• _WORK ORDER_
In the records below, the line with "camera: 55 degrees right, 20 degrees down" opens the range and the line with "none -> purple goblet [615,122,664,229]" closes it; print that range exactly and nothing else.

• _Records from a dataset_
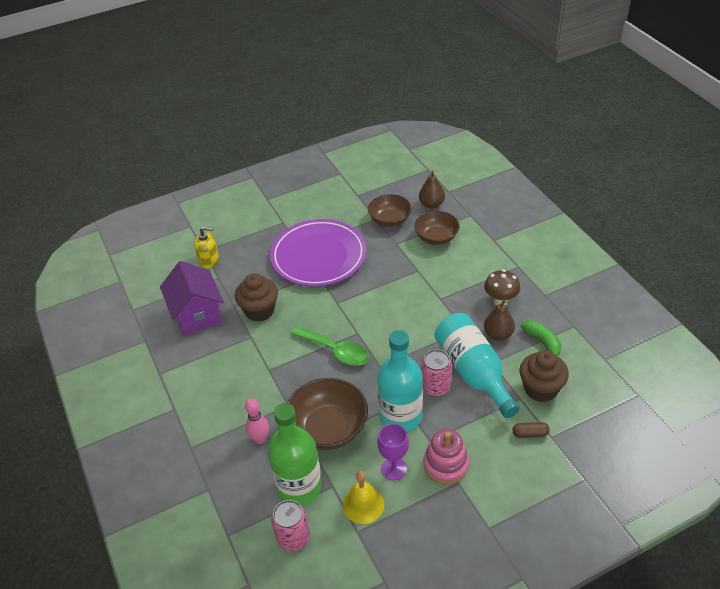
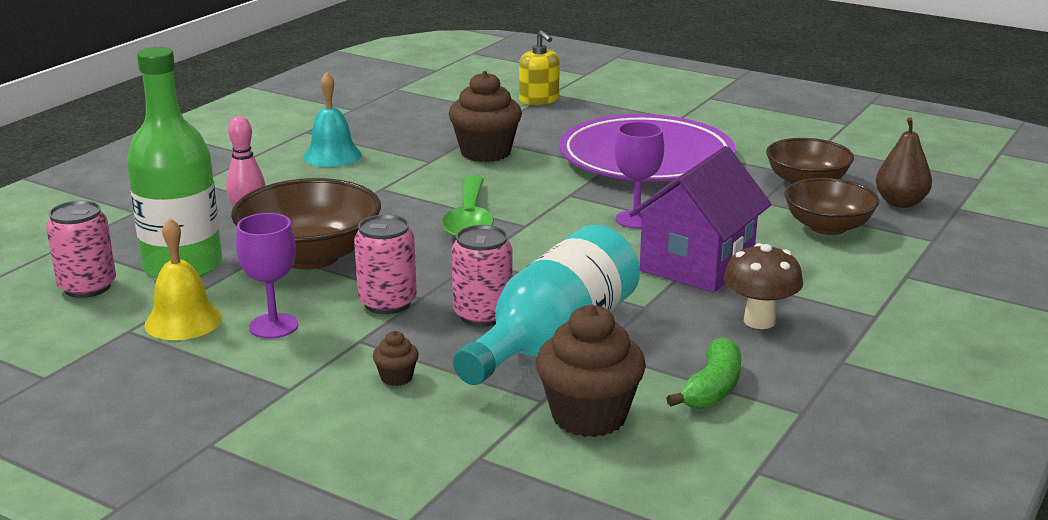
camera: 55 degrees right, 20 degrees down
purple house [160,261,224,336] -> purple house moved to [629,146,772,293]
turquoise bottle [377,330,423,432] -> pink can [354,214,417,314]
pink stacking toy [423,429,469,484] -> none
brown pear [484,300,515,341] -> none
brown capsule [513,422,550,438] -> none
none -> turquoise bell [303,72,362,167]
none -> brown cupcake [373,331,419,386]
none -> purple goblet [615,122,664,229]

* * *

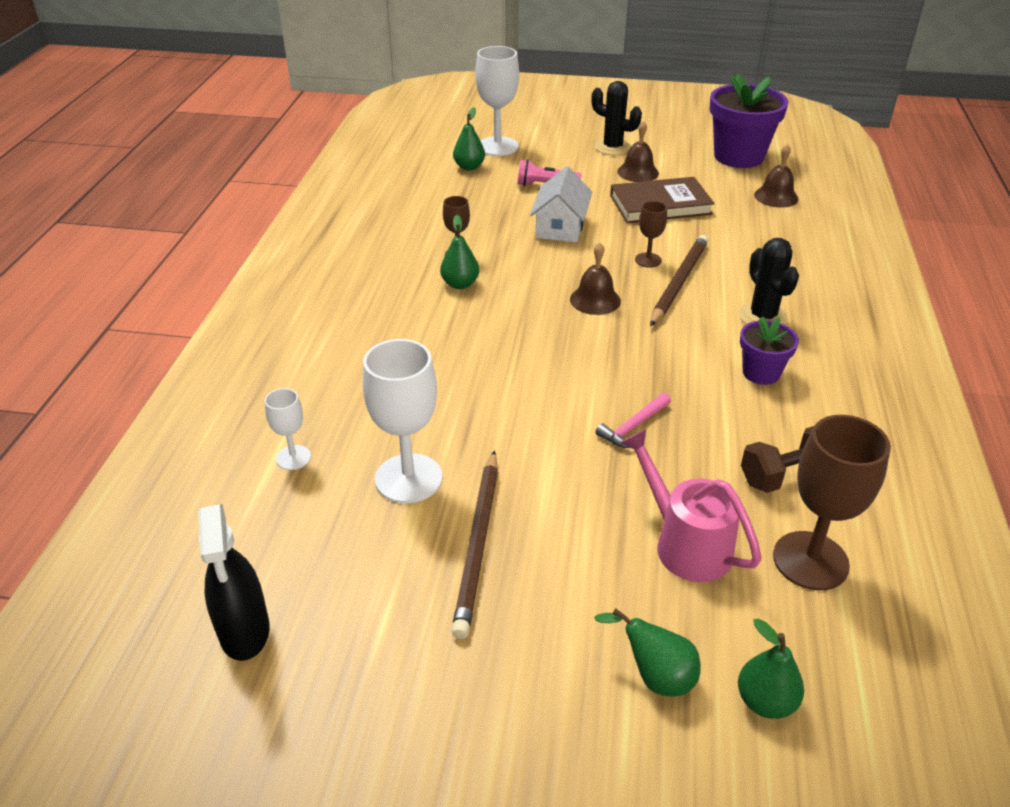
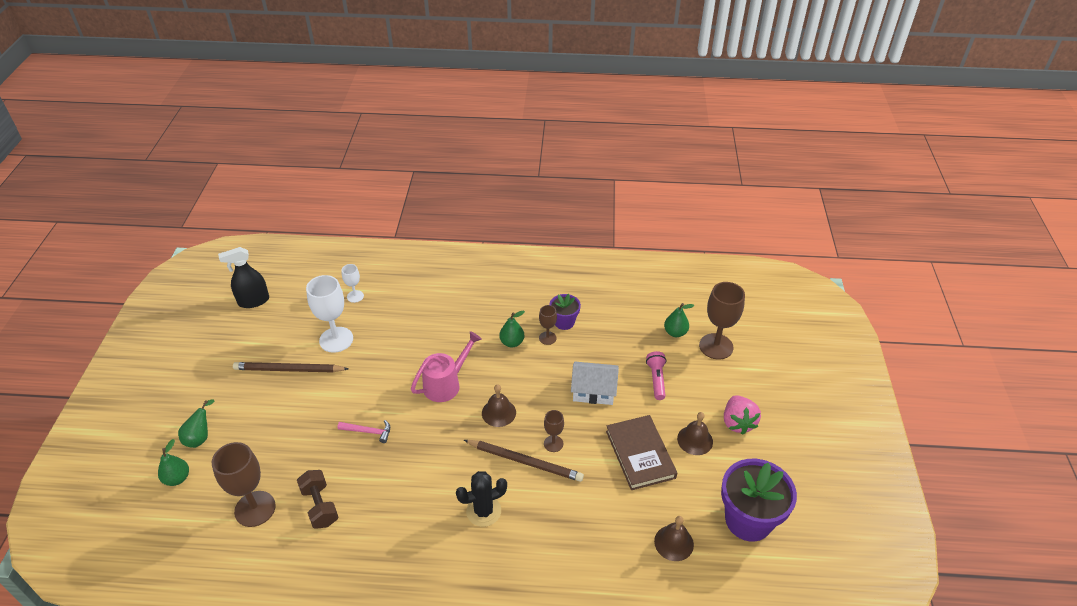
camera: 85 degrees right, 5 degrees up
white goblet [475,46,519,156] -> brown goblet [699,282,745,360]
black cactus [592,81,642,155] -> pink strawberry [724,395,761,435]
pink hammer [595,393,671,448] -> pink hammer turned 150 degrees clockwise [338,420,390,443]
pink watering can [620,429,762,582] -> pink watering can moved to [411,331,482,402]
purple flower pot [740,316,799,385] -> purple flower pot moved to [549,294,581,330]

==

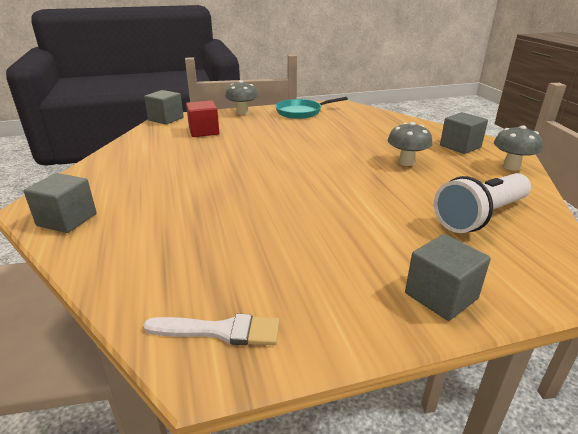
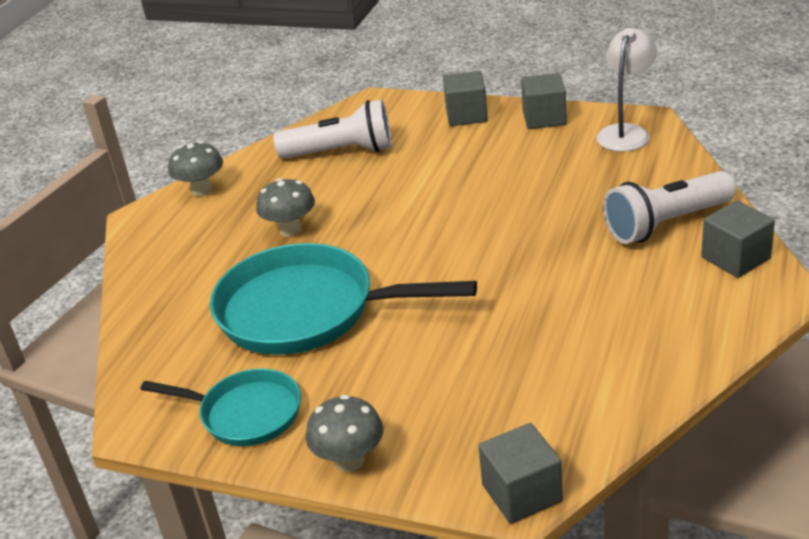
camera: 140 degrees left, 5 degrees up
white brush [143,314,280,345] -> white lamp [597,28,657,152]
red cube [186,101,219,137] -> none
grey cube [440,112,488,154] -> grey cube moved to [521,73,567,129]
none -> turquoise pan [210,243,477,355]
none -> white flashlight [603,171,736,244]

• _RESULT_
camera: 55 degrees right, 20 degrees down
purple house [160,261,224,336] -> purple house moved to [629,146,772,293]
turquoise bottle [377,330,423,432] -> pink can [354,214,417,314]
pink stacking toy [423,429,469,484] -> none
brown pear [484,300,515,341] -> none
brown capsule [513,422,550,438] -> none
none -> turquoise bell [303,72,362,167]
none -> brown cupcake [373,331,419,386]
none -> purple goblet [615,122,664,229]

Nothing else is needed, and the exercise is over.